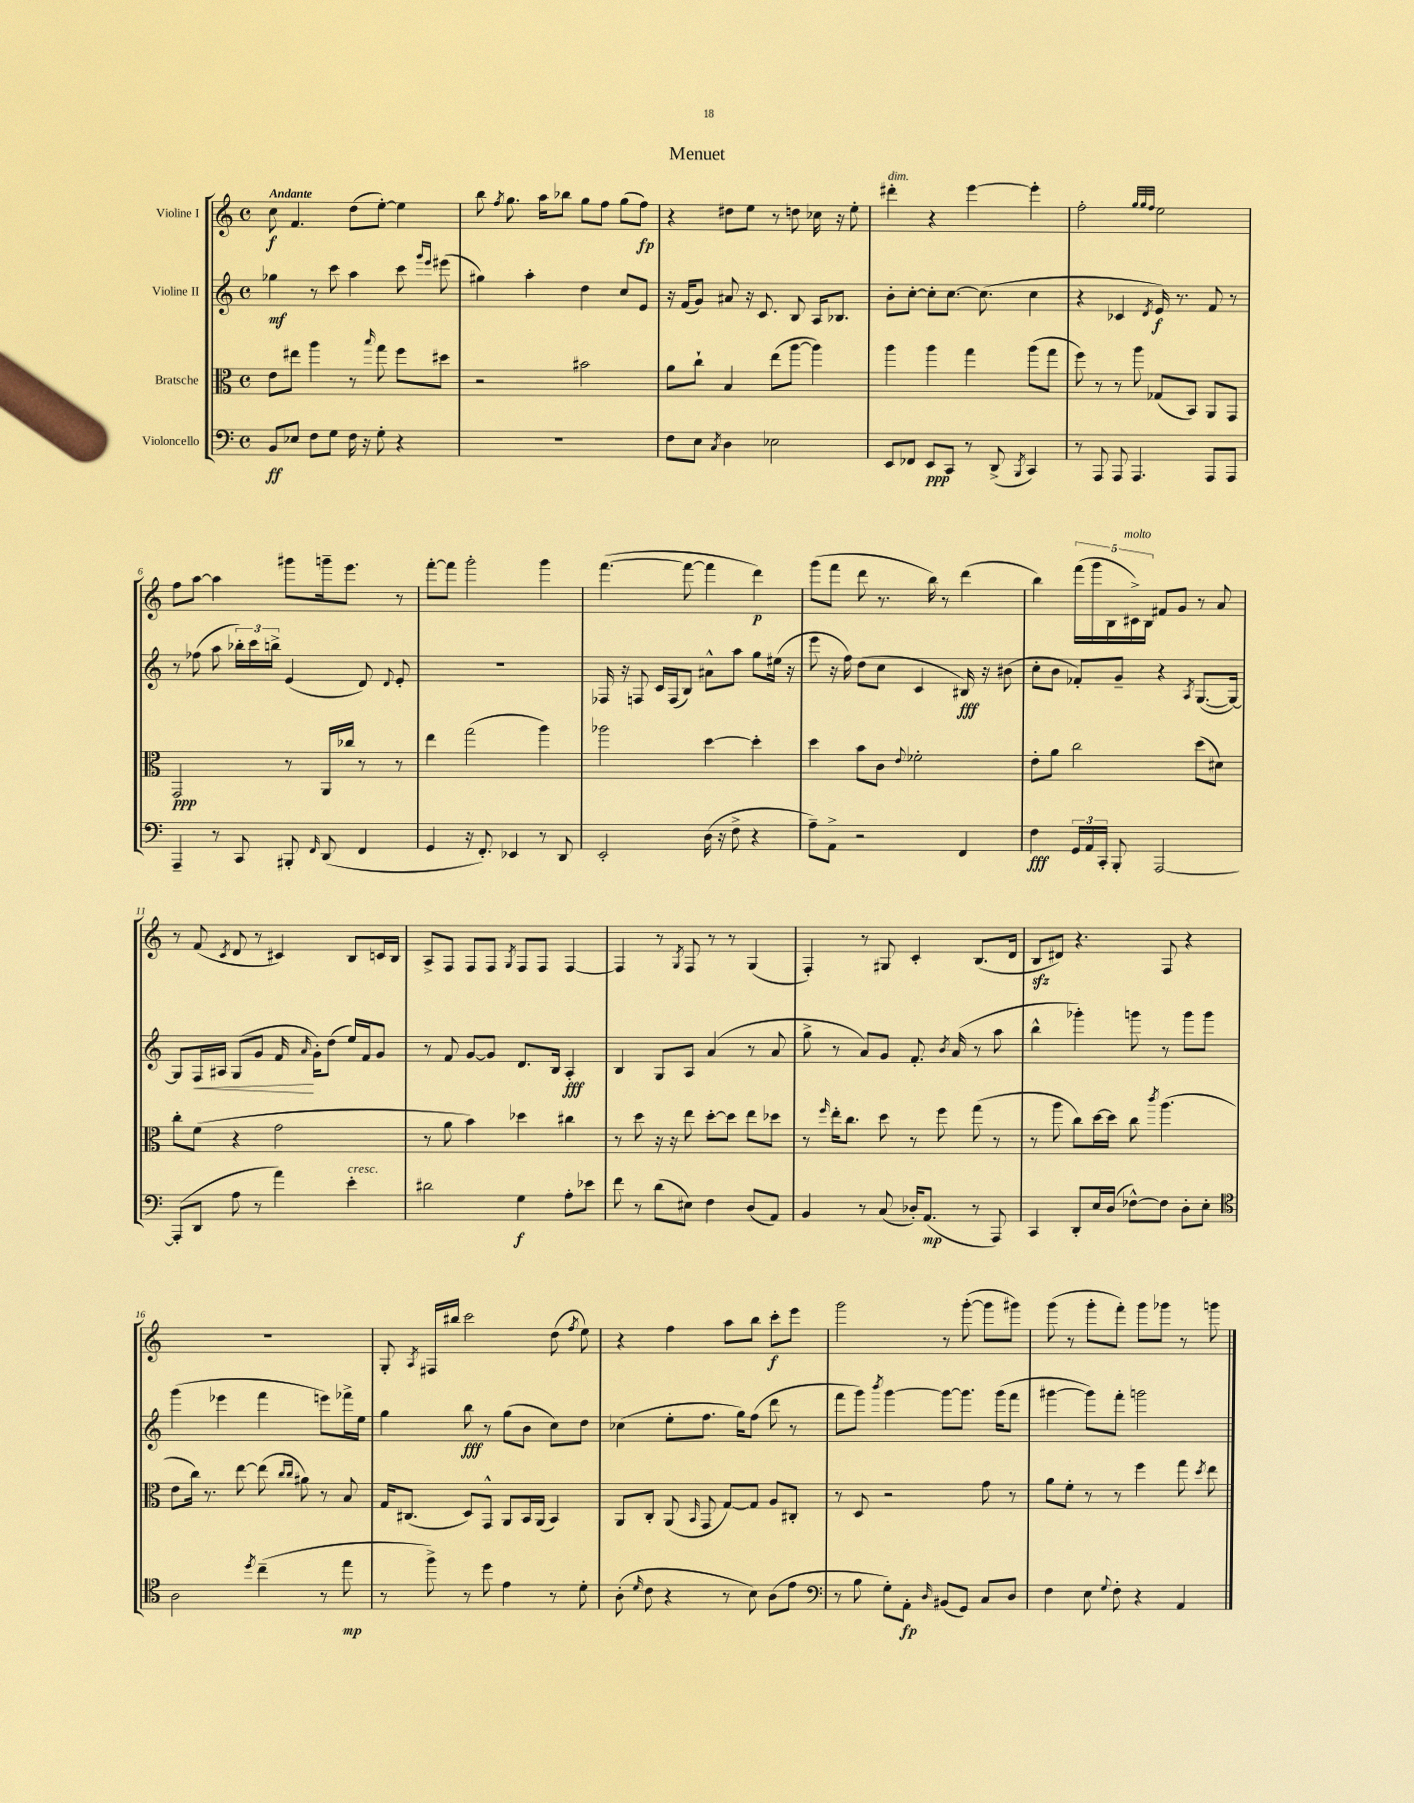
\header { title = "Menuet" }
<<
\new StaffGroup <<
\new Staff = "s0" \with { instrumentName = "Violine I" } {
    \clef treble \key c \major \defaultTimeSignature \time 4/4 \tempo "Andante"
    \autoBeamOff c''8\f f'4. d''8[( e''8]~-.) e''4 |
    b''8 \acciaccatura { f''8 } g''8. a''16[ bes''8] g''8[ f''8] g''8[( f''8]\fp) |
    r4 dis''8[ e''8] r8 d''8 ces''16 r16 e''8-. |
    dis'''4-.^\markup { \italic "dim." } r4 e'''4~ e'''4-. |
    f''2-. \grace { g''32[ g''32 f''32] } e''2 |
    f''8[ a''8]~ a''4 gis'''8[ g'''16-- e'''8.] r8 |
    f'''8[~-. f'''8] g'''2-. g'''4 |
    f'''4.~( f'''8~ f'''4 d'''4\p) |
    g'''8[( f'''8] d'''8 r8. b''16) r8 d'''4( |
    b''4) \tuplet 5/4 { f'''16[( g'''16 b16 cis'16->^\markup { \italic "molto" }) b16] } fis'8[ g'8] r8 a'8 |
    r8 f'8( \acciaccatura { c'8 } d'8 r8 cis'4) b8[ c'16 b16] |
    a8[-> f8] f8[ f8] \acciaccatura { g8 } f8[ f8] f4~ |
    f4 r8 \acciaccatura { g8 } f8 r8 r8 g4( |
    f4-.) r8 gis8 c'4-. b8.[( d'16] |
    b8[\sfz dis'8]) r4. f8 r4 |
    R1 |
    g8-. \acciaccatura { a8 } fis16[ bis''16] c'''2 d''8( \acciaccatura { f''8 } e''8) |
    r4 f''4 a''8[ b''8] c'''8[-.\f e'''8] |
    g'''2 r8 g'''8~-.( g'''8[ gis'''8]) |
    g'''8( r8 g'''8[-. f'''8]-.) g'''8[ ges'''8] r8 g'''8 \bar "|." |
}
\new Staff = "s1" \with { instrumentName = "Violine II" } {
    \clef treble \key c \major \defaultTimeSignature \time 4/4
    \autoBeamOff ges''4\mf r8 c'''8 a''4 c'''8 \grace { g'''16[ e'''16] } eis'''8( |
    gis''4) a''4-. d''4 c''8[ e'8] |
    r16 f'16[( g'8]) ais'8 r16 c'8. b8 a16[ bes8.] |
    b'8[-. c''8]~-. c''8[-. c''8.]~ c''8.( c''4 |
    r4 ces'4 \acciaccatura { d'8 } e'16\f) r8. f'8 r8 |
    r8 fes''8( a''8 \tuplet 3/2 { bes''16[-.) c'''16 b''16]-> } e'4( d'8) \appoggiatura { d'8 } e'8-. |
    R1 |
    fes16 r16 f8 c'16[ f16( b8]) ais'8[-^ a''8] g''8[ eis''16]( r16 |
    e'''8 r16 f''16) d''8[( c''8] c'4 bis16\fff) r16 bis'8( |
    c''8[-. b'8] fes'8[-.) g'8]-- r4 \acciaccatura { a8 } g8.[~( g16]~) |
    g8[ f16\< ais16] g8[( g'8] f'16\! \grace { a'16 } g'16[-.) d''8]( e''16[) f'16 g'8] |
    r8 f'8 g'8[~ g'8] d'8.[ b16] a4-.\fff |
    b4 g8[ a8] a'4( r8 a'8 |
    g''8-> r8 a'8[) g'8] f'8.-. \acciaccatura { b'8 } a'16( r8 a''8 |
    b''4-^ ges'''4-.) g'''8 r8 g'''8[ g'''8] |
    g'''4( ees'''4 f'''4 e'''8[) fes'''16-> e''16] |
    g''4 b''8\fff r8 g''8[( b'8] c''8[) d''8] |
    ces''4( e''8[-. f''8.] g''16[) f''8]( d'''8 r8 |
    f'''8[ g'''8]) \acciaccatura { b'''8 } g'''4~ g'''8[~ g'''8.] g'''16[( f'''8] |
    gis'''4~ gis'''8[) f'''8]-. g'''2 \bar "|." |
}
\new Staff = "s2" \with { instrumentName = "Bratsche" } {
    \clef alto \key c \major \defaultTimeSignature \time 4/4
    \autoBeamOff e'8[ eis''8] a''4 r8 \grace { b''16 } g''8 f''8[ dis''8] |
    r2 bis'2 |
    a'8[ c''8]-! b4 e''8[( a''8]~ a''4) |
    a''4 a''4 g''4 a''8[( g''8] |
    f''8) r8 r8 a''8 ges8[( b,8]) a,8[ g,8] |
    g,2\ppp r8 a,16[ ces''16] r8 r8 |
    e''4 g''2( a''4) |
    aes''2 d''4~ d''4-. |
    d''4 b'8[ c'8] \appoggiatura { e'8 } fes'2-. |
    e'8[-. a'8] c''2 d''8[( dis'8]) |
    c''8[-. f'8]( r4 g'2 |
    r8 a'8 b'4) des''4 cis''4 |
    r8 d''8 r16 r16 e''8 d''8[~-. d''8] e''8[ des''8] |
    r8 \grace { f''16 } e''16[-. c''8.] d''8 r8 f''8 g''8( r8 |
    r8 a''8 c''8[) d''16~ d''16] c''8 \acciaccatura { c'''8 } a''4.( |
    e'8[ c''16]) r8. e''8~ e''8( \grace { c''16[ c''16] } ais'8) r8 b8 |
    g16[ cis8.]( d8[) g,8]-^ a,8[ b,16 a,16]( b,4) |
    a,8[ c8]-. a,8( \grace { b,16 } g,8 g8[~) g8] a8[ cis8]-. |
    r8 d8 r2 g'8 r8 |
    a'8[ f'8]-. r8 r8 f''4 g''8 \acciaccatura { d''8 } e''8 \bar "|." |
}
\new Staff = "s3" \with { instrumentName = "Violoncello" } {
    \clef bass \key c \major \defaultTimeSignature \time 4/4
    \autoBeamOff b,8[\ff ees8] f8[ g8] f16 r16 g8-. r4 |
    R1 |
    f8[ e8] \acciaccatura { c8 } d4 ees2 |
    e,8[ fes,8] e,8[\ppp c,8] r8 d,8->( \acciaccatura { b,,8 } c,4) |
    r8 a,,8 a,,8 a,,4. a,,8[ a,,8] |
    a,,4-- r8 c,8 bis,,8-. \grace { f,16 } d,8( f,4 |
    g,4 r16 f,8.-.) ees,4 r8 d,8 |
    e,2-. d16( r16 f8-> r4 |
    a8[--) a,8]-> r2 f,4 |
    f4\fff \tuplet 3/2 { g,16[ a,16 c,16]-. } b,,8-. a,,2~ |
    a,,8[-.( d,8] a8 r8 a'4) e'4-.^\markup { \italic "cresc." } |
    dis'2 g4\f a8[-. ees'8] |
    f'8 r8 d'8[( eis8]) f4 d8[( a,8]) |
    b,4 r8 c8( des16[-.) a,8.]\mp( r8 a,,8) |
    c,4 d,8[-. e16 d16]( fes8[~-^) fes8] d8[-. e8]-. |
    \clef tenor a2 \acciaccatura { d''8 } c''4--( r8 e''8\mp |
    r8 f''8->) r8 d''8 e'4 r8 d'8-. |
    a8-.( \grace { d'16 } c'8 r4 r8 b8) a8[( e'8] |
    \clef bass r8 b8 g8[-.) a,8]-.\fp \grace { d16 } bis,8[( g,8]) c8[ d8] |
    f4 e8 \appoggiatura { g8 } f8-. r4 a,4 \bar "|." |
}
>>
>>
:::
REQUIREMENT: Can you quote the stretch from the start of the data through the line containing "g'''8[( f'''8] d'''8", both ends included, leaving the pictures out of your answer?

TASK RESULT:
\header { title = "Menuet" }
<<
\new StaffGroup <<
\new Staff = "s0" \with { instrumentName = "Violine I" } {
    \clef treble \key c \major \defaultTimeSignature \time 4/4 \tempo "Andante"
    \autoBeamOff c''8\f f'4. d''8[( e''8]~-.) e''4 |
    b''8 \acciaccatura { f''8 } g''8. a''16[ bes''8] g''8[ f''8] g''8[( f''8]\fp) |
    r4 dis''8[ e''8] r8 d''8 ces''16 r16 e''8-. |
    dis'''4-.^\markup { \italic "dim." } r4 e'''4~ e'''4-. |
    f''2-. \grace { g''32[ g''32 f''32] } e''2 |
    f''8[ a''8]~ a''4 gis'''8[ g'''16-- e'''8.] r8 |
    f'''8[~-. f'''8] g'''2-. g'''4 |
    f'''4.~( f'''8~ f'''4 d'''4\p) |
    g'''8[( f'''8] d'''8 r8. b''16) r8 d'''4( |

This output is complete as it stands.